EXERCISE MATERIALS ::
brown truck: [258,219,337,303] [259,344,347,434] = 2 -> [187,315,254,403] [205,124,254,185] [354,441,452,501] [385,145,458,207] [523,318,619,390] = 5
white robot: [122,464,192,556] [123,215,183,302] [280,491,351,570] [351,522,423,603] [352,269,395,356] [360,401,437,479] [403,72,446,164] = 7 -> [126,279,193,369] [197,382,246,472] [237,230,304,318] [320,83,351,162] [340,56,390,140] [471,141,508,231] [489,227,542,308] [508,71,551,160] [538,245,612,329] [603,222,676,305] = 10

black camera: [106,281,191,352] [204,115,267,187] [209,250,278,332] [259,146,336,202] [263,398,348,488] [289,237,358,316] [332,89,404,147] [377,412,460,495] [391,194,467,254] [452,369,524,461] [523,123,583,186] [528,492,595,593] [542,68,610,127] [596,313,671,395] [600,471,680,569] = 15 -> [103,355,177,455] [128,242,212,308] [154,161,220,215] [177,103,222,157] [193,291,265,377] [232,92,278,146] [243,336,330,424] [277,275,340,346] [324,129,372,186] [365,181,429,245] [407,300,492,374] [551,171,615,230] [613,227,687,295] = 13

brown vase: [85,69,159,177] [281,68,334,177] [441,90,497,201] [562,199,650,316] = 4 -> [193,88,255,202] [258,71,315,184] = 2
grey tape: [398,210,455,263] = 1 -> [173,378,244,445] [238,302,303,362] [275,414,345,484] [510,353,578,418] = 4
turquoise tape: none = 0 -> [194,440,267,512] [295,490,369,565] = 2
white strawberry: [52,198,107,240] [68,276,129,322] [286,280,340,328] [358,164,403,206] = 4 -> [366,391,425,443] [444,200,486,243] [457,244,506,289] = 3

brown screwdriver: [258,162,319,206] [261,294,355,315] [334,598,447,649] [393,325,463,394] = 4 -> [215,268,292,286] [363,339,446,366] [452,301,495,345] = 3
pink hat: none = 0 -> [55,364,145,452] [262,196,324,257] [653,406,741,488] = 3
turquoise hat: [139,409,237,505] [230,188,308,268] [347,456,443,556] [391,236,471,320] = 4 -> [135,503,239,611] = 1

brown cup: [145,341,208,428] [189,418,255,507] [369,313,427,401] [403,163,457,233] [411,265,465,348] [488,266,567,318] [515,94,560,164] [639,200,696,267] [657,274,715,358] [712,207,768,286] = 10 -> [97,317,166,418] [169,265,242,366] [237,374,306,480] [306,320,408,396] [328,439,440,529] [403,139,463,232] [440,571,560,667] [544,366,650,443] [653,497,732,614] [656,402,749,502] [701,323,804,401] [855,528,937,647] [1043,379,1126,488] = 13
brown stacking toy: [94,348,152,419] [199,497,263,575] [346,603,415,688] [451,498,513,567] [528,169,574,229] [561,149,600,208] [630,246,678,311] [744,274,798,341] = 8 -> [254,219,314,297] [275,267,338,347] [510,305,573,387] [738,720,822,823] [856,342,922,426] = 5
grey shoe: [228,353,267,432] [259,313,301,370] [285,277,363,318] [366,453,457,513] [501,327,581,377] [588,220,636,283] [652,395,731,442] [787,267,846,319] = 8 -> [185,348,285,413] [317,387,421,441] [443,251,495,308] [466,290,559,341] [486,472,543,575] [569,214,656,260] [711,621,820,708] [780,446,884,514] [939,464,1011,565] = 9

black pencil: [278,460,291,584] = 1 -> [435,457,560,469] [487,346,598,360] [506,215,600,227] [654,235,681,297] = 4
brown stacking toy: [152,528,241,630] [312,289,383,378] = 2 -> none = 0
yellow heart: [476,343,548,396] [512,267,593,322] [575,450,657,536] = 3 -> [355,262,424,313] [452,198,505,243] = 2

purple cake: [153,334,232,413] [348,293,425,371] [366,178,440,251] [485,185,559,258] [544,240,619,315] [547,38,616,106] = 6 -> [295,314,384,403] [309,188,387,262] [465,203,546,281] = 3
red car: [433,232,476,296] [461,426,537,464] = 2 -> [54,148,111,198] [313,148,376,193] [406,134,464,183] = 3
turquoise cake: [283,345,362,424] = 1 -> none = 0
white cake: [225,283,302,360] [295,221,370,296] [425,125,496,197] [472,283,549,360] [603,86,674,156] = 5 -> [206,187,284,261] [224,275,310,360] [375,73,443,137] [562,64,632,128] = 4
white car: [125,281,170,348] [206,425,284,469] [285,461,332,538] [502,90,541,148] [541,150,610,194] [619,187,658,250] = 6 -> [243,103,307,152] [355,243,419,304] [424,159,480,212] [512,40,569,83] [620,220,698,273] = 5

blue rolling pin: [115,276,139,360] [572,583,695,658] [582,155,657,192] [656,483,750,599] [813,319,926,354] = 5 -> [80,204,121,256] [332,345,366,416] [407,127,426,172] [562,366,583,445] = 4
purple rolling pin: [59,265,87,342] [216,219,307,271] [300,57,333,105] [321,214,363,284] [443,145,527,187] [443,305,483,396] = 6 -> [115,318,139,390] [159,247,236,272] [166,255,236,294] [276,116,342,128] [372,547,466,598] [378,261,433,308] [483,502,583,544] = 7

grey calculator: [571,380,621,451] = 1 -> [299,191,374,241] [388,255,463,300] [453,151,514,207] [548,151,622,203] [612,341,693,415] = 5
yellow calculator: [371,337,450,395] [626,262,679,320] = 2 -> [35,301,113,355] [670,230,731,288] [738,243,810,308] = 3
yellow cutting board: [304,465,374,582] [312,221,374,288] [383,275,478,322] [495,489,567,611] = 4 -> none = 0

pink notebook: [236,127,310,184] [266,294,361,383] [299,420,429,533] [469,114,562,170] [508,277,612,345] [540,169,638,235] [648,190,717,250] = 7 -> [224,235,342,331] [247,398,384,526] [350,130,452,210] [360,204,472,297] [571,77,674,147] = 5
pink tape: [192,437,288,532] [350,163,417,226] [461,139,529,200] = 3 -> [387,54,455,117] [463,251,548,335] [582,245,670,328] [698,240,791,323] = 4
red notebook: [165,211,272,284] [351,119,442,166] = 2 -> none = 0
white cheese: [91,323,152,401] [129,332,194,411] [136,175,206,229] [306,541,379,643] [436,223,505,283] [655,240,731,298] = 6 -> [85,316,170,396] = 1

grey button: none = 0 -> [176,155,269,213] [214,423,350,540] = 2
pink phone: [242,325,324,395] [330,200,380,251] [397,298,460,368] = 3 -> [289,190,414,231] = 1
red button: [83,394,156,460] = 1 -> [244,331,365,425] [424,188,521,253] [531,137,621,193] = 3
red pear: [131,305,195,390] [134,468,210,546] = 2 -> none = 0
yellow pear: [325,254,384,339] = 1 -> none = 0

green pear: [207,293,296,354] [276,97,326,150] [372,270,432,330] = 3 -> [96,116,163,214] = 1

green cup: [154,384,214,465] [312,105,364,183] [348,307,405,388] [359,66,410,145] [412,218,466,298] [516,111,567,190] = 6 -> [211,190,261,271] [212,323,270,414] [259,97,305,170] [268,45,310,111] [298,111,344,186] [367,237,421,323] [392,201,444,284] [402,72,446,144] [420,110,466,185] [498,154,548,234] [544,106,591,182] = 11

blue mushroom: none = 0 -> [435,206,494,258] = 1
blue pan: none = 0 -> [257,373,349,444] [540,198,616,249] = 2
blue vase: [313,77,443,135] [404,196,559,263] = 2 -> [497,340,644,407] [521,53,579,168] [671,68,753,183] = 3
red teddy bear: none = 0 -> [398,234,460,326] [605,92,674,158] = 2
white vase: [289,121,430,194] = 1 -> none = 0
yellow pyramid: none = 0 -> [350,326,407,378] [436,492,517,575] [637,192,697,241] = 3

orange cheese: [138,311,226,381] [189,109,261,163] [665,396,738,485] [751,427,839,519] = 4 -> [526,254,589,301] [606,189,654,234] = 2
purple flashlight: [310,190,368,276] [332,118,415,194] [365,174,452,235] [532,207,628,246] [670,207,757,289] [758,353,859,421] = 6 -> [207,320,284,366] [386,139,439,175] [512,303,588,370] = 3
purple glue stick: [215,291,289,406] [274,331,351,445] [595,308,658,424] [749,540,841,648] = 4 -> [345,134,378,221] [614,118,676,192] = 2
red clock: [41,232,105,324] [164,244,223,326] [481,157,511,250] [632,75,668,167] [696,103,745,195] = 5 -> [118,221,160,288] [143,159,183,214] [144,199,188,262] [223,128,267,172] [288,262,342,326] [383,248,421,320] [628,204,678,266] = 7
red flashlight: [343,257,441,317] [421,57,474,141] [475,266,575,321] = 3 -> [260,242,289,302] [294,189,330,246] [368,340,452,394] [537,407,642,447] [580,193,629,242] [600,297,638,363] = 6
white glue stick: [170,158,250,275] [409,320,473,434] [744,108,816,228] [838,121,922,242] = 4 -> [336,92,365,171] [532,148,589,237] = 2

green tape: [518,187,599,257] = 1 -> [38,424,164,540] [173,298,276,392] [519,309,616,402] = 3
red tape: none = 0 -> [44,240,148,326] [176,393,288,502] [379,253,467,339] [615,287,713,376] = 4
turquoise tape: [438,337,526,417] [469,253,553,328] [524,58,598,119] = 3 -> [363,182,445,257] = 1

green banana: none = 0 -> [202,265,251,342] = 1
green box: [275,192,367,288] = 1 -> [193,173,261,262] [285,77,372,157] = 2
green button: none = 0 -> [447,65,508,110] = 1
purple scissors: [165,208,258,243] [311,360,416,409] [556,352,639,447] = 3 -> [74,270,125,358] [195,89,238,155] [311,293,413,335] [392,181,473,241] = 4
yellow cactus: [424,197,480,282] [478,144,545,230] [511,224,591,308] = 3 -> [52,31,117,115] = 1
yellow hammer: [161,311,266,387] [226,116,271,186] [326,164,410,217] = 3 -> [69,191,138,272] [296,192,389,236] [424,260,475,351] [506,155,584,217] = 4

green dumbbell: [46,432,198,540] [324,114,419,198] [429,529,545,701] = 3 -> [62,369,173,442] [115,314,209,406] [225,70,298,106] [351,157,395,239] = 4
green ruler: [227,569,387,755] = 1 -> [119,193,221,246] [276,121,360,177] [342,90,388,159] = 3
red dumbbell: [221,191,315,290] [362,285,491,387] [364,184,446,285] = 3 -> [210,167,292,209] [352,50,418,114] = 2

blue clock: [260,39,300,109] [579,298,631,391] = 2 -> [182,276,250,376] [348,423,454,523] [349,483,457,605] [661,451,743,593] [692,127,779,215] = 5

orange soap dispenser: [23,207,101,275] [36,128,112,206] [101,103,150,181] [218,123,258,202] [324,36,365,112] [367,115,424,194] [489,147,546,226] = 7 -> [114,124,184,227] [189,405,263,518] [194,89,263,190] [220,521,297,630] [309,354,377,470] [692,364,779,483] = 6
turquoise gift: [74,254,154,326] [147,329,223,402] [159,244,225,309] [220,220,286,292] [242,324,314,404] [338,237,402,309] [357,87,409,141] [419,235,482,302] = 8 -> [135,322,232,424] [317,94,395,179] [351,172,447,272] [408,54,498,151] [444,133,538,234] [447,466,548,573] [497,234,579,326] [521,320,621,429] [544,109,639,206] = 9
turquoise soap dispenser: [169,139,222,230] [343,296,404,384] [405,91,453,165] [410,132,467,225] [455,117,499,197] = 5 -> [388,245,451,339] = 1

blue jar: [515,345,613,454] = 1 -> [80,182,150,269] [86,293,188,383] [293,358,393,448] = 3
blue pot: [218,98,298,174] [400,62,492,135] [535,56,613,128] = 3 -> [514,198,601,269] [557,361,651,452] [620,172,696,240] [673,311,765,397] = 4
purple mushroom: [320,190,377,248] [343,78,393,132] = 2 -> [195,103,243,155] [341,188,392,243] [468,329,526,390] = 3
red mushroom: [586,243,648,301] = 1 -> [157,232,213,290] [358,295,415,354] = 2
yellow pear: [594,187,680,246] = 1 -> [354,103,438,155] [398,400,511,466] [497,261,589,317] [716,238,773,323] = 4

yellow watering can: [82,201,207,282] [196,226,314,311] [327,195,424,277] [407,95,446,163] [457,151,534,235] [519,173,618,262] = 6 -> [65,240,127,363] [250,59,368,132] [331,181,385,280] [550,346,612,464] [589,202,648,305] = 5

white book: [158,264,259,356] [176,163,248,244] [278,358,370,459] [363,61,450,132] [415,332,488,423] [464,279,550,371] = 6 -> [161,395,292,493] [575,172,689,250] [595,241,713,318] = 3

WHAT TO WORK ON :: Write down again the exact lines running from the beginning of the data to the line containing "white strawberry: [52,198,107,240]", with both ends included.

TASK OUTPUT ::
brown truck: [258,219,337,303] [259,344,347,434] = 2 -> [187,315,254,403] [205,124,254,185] [354,441,452,501] [385,145,458,207] [523,318,619,390] = 5
white robot: [122,464,192,556] [123,215,183,302] [280,491,351,570] [351,522,423,603] [352,269,395,356] [360,401,437,479] [403,72,446,164] = 7 -> [126,279,193,369] [197,382,246,472] [237,230,304,318] [320,83,351,162] [340,56,390,140] [471,141,508,231] [489,227,542,308] [508,71,551,160] [538,245,612,329] [603,222,676,305] = 10

black camera: [106,281,191,352] [204,115,267,187] [209,250,278,332] [259,146,336,202] [263,398,348,488] [289,237,358,316] [332,89,404,147] [377,412,460,495] [391,194,467,254] [452,369,524,461] [523,123,583,186] [528,492,595,593] [542,68,610,127] [596,313,671,395] [600,471,680,569] = 15 -> [103,355,177,455] [128,242,212,308] [154,161,220,215] [177,103,222,157] [193,291,265,377] [232,92,278,146] [243,336,330,424] [277,275,340,346] [324,129,372,186] [365,181,429,245] [407,300,492,374] [551,171,615,230] [613,227,687,295] = 13

brown vase: [85,69,159,177] [281,68,334,177] [441,90,497,201] [562,199,650,316] = 4 -> [193,88,255,202] [258,71,315,184] = 2
grey tape: [398,210,455,263] = 1 -> [173,378,244,445] [238,302,303,362] [275,414,345,484] [510,353,578,418] = 4
turquoise tape: none = 0 -> [194,440,267,512] [295,490,369,565] = 2
white strawberry: [52,198,107,240] [68,276,129,322] [286,280,340,328] [358,164,403,206] = 4 -> [366,391,425,443] [444,200,486,243] [457,244,506,289] = 3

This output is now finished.